## Task brief
Reproduce all lines of the listing below in which the word "black" occurs.

++++++++++++++++++++

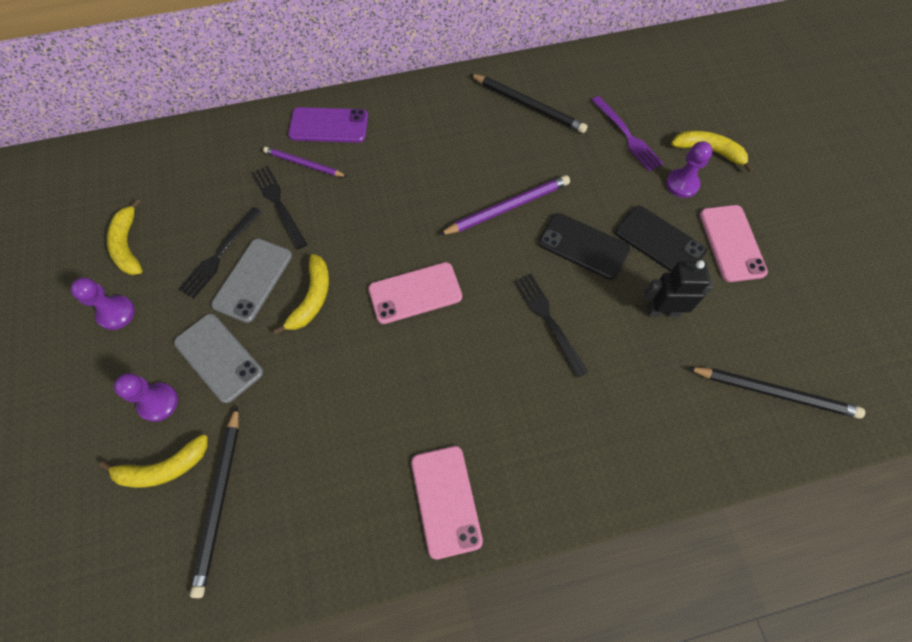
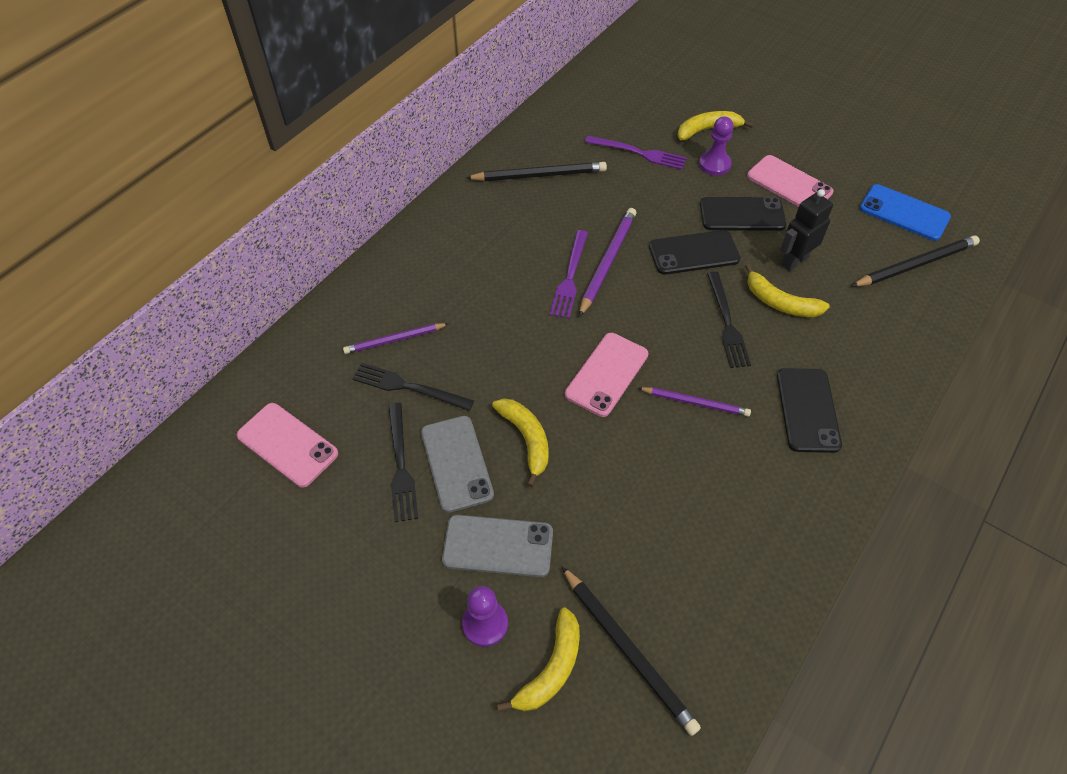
camera: 40 degrees left, 10 degrees down
(116, 313) = (355, 586): purple pawn -> none
(128, 245) = (297, 522): yellow banana -> yellow banana (780, 302)
(329, 125) = (381, 294): purple phone -> none
(446, 500) = (794, 502): pink phone -> pink phone (287, 444)
(456, 364) = (695, 403): none -> purple pencil
(467, 200) = (570, 277): none -> purple fork
(536, 439) = (807, 410): none -> black phone
(548, 320) = (727, 322): black fork -> black fork turned 120 degrees counterclockwise
(816, 340) = (904, 213): none -> blue phone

++++++++++++++++++++

## Your response
(536, 439) = (807, 410): none -> black phone
(548, 320) = (727, 322): black fork -> black fork turned 120 degrees counterclockwise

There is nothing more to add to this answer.